## Task requirements
From the line that contains "camera: 10 degrees right, 5 degrees down" through the line that contains "brown traffic cone [692,502,760,588]", output every line of the listing below exactly and leave out all the rest.

## Data supplied
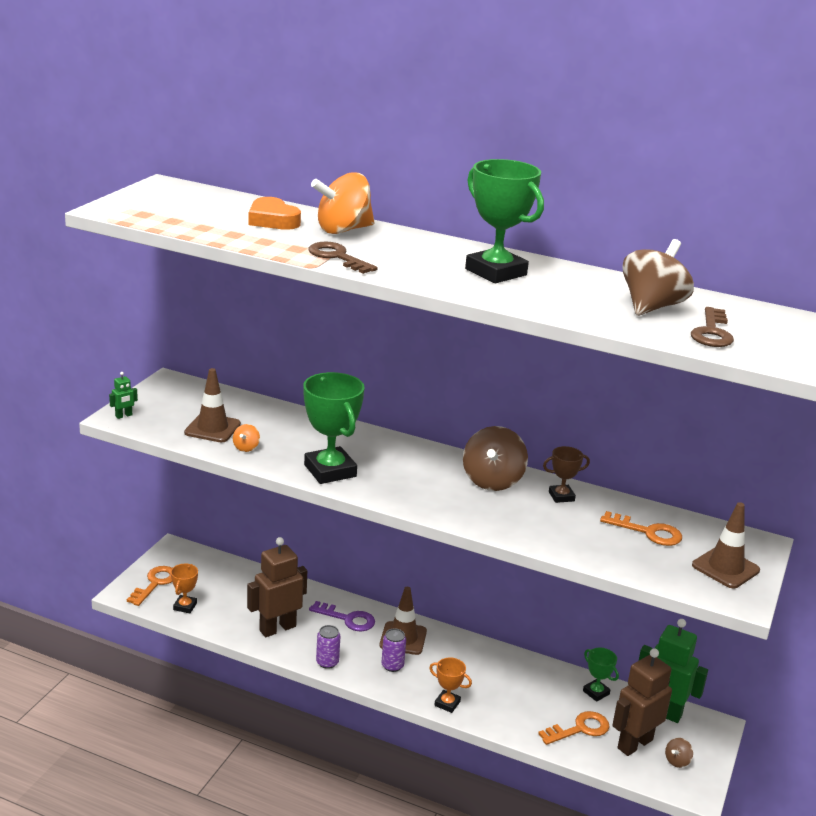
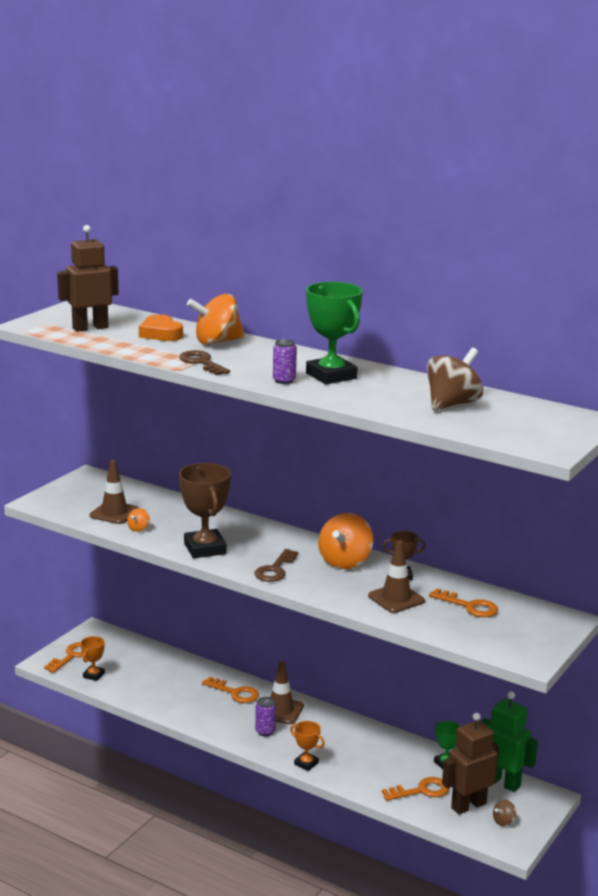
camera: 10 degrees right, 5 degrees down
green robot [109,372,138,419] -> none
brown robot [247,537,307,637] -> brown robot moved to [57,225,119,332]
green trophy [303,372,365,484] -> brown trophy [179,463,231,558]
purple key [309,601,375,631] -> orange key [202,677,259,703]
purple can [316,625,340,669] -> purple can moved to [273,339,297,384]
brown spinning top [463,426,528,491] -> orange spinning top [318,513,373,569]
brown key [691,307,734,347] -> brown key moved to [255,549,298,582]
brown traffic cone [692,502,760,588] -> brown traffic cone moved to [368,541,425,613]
...
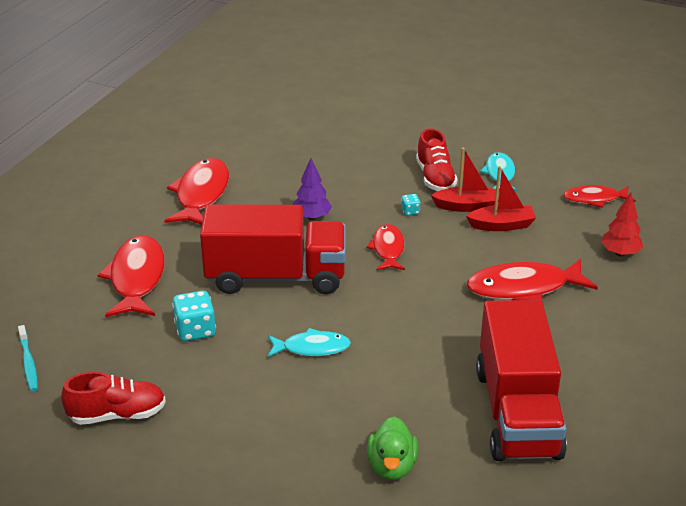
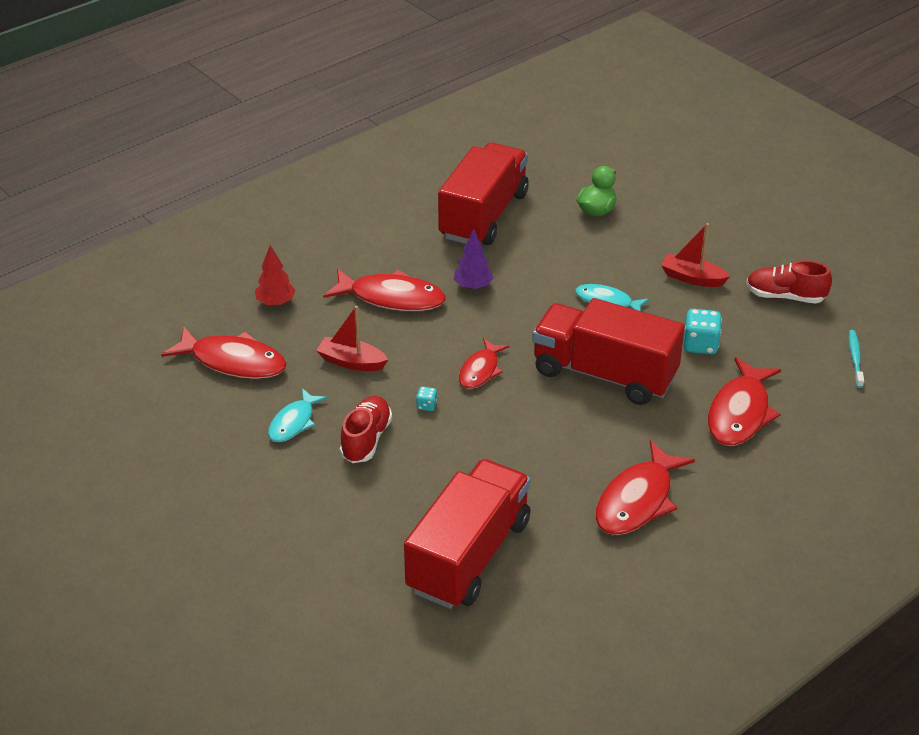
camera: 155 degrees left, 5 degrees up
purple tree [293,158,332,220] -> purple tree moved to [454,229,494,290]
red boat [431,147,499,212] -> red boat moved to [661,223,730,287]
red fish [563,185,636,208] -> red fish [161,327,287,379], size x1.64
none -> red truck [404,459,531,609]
* * *
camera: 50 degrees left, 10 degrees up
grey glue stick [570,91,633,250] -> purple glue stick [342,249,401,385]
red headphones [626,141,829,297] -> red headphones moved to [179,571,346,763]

## Exercise answer
camera: 10 degrees right, 5 degrees down
green robot [109,372,138,419] -> none
brown robot [247,537,307,637] -> brown robot moved to [57,225,119,332]
green trophy [303,372,365,484] -> brown trophy [179,463,231,558]
purple key [309,601,375,631] -> orange key [202,677,259,703]
purple can [316,625,340,669] -> purple can moved to [273,339,297,384]
brown spinning top [463,426,528,491] -> orange spinning top [318,513,373,569]
brown key [691,307,734,347] -> brown key moved to [255,549,298,582]
brown traffic cone [692,502,760,588] -> brown traffic cone moved to [368,541,425,613]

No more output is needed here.